Problem description -
Below are records with pictures in them. Output exactly the lines from the one with "J1 pin 1: DGND -> SIG9" through the one with "R14: 10k (DGND, SIG15) -> 10k (SIG6, VDD)", both included, and leave every picture out; give only those lines.
*** Opening of Raw data ***
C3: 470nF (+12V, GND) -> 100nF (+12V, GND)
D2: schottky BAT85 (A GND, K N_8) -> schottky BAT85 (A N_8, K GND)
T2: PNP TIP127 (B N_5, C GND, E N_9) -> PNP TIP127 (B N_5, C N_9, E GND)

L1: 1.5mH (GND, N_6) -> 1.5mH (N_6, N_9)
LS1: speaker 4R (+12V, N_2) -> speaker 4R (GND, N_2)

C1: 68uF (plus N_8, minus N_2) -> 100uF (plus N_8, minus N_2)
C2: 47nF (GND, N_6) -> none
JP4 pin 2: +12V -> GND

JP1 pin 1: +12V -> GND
*** Close of Raw data ***
*** Opening of Raw data ***
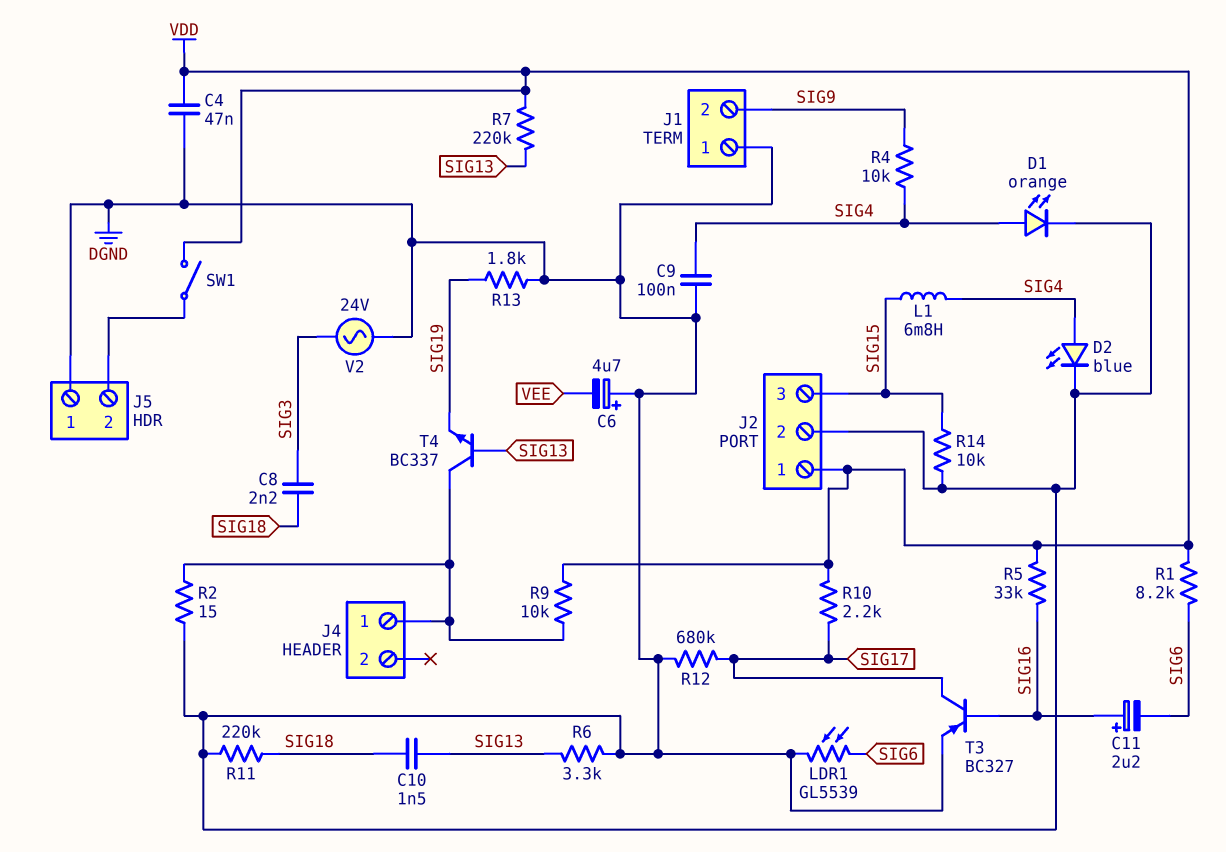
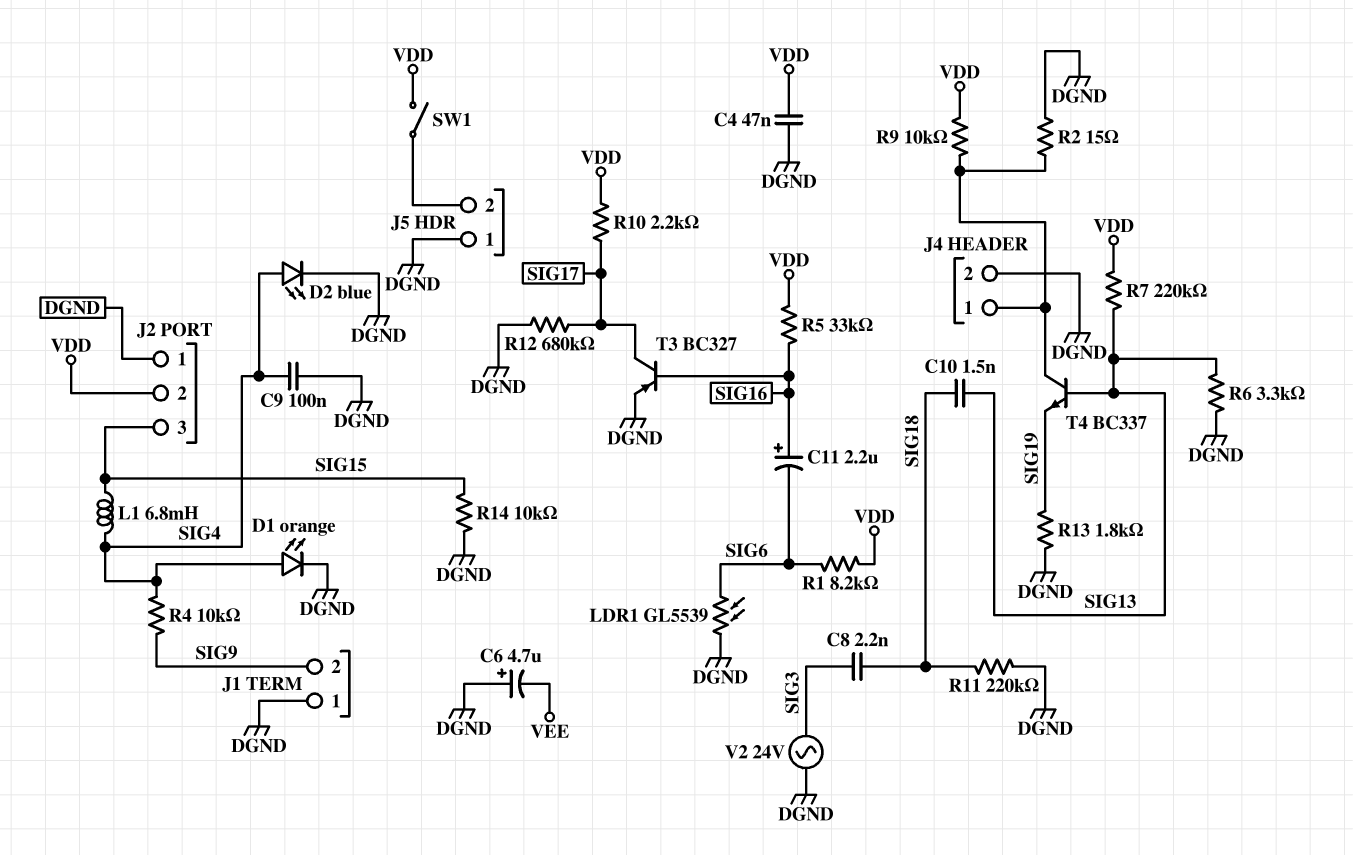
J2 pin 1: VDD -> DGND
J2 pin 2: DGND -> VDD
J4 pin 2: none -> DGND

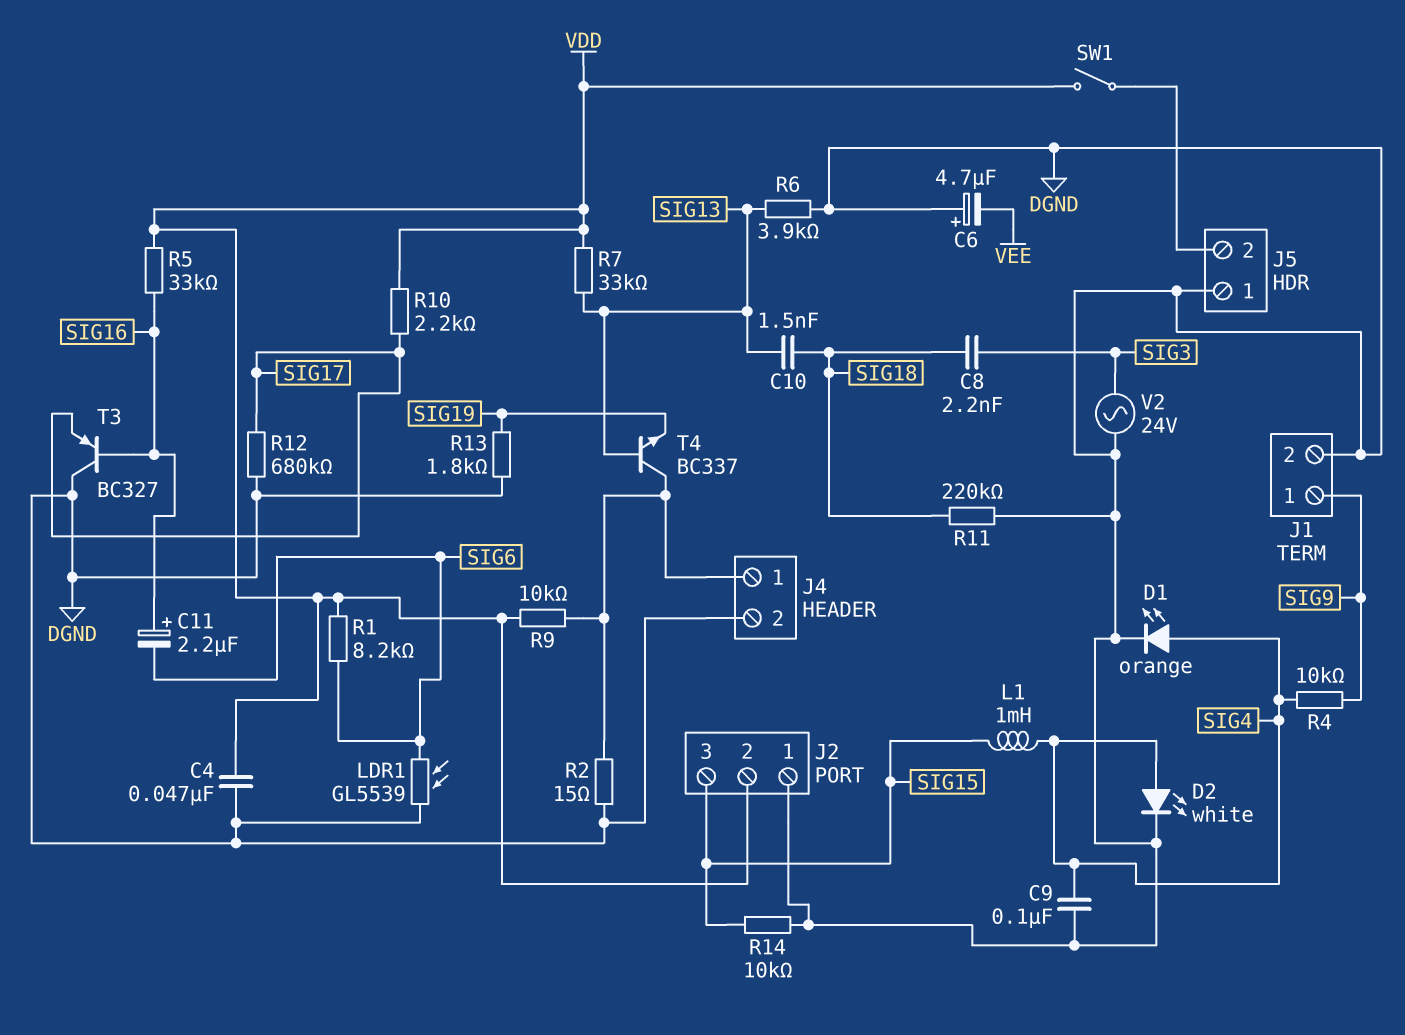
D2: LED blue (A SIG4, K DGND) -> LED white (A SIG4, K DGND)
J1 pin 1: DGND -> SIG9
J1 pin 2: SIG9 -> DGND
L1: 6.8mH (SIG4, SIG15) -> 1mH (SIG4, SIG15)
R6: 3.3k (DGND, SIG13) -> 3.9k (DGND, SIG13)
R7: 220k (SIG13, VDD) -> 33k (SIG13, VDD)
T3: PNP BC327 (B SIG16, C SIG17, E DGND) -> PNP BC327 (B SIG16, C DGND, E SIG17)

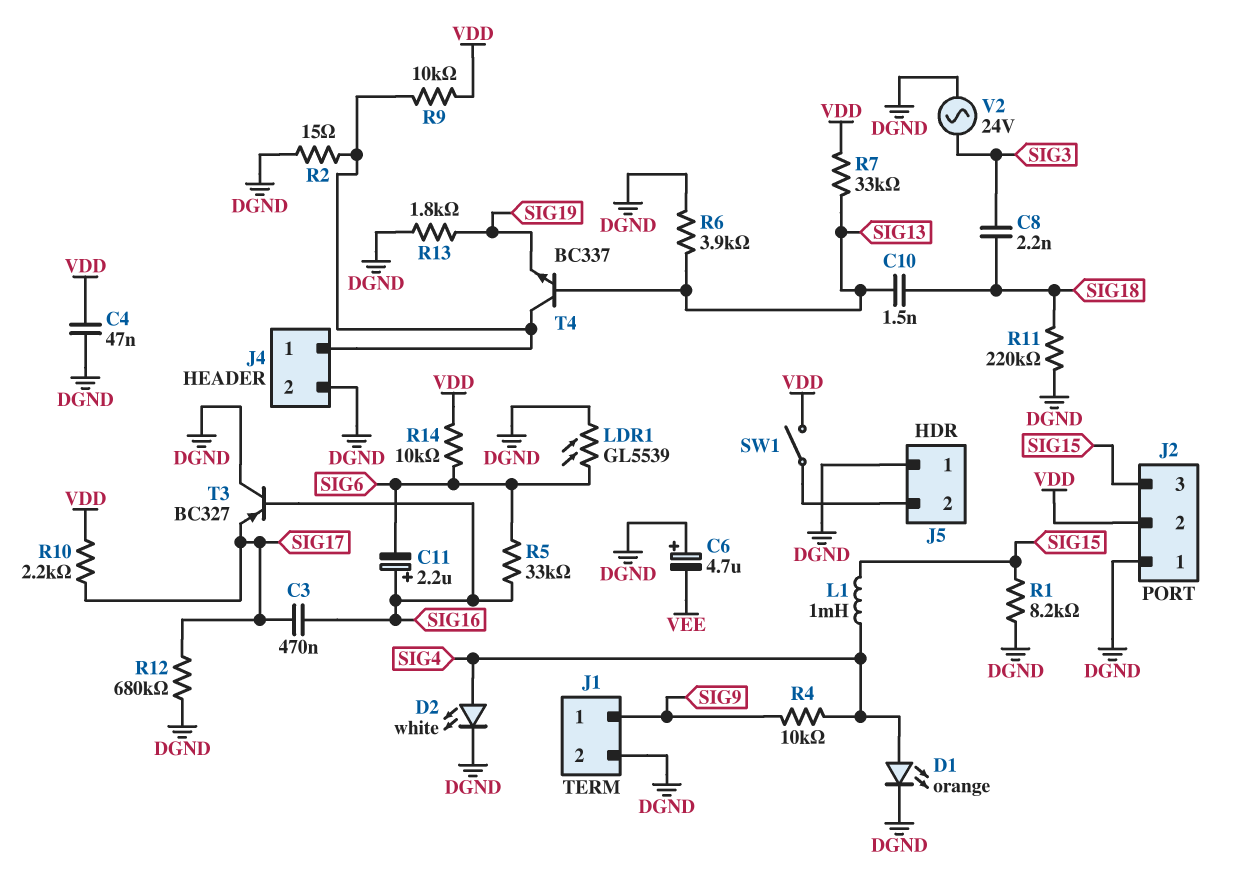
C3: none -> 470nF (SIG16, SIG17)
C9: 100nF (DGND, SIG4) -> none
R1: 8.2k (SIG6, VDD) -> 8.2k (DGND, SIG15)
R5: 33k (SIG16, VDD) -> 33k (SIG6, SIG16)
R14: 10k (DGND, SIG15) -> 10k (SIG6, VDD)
*** Close of Raw data ***
Answer for the task -
J1 pin 1: DGND -> SIG9
J1 pin 2: SIG9 -> DGND
L1: 6.8mH (SIG4, SIG15) -> 1mH (SIG4, SIG15)
R6: 3.3k (DGND, SIG13) -> 3.9k (DGND, SIG13)
R7: 220k (SIG13, VDD) -> 33k (SIG13, VDD)
T3: PNP BC327 (B SIG16, C SIG17, E DGND) -> PNP BC327 (B SIG16, C DGND, E SIG17)

C3: none -> 470nF (SIG16, SIG17)
C9: 100nF (DGND, SIG4) -> none
R1: 8.2k (SIG6, VDD) -> 8.2k (DGND, SIG15)
R5: 33k (SIG16, VDD) -> 33k (SIG6, SIG16)
R14: 10k (DGND, SIG15) -> 10k (SIG6, VDD)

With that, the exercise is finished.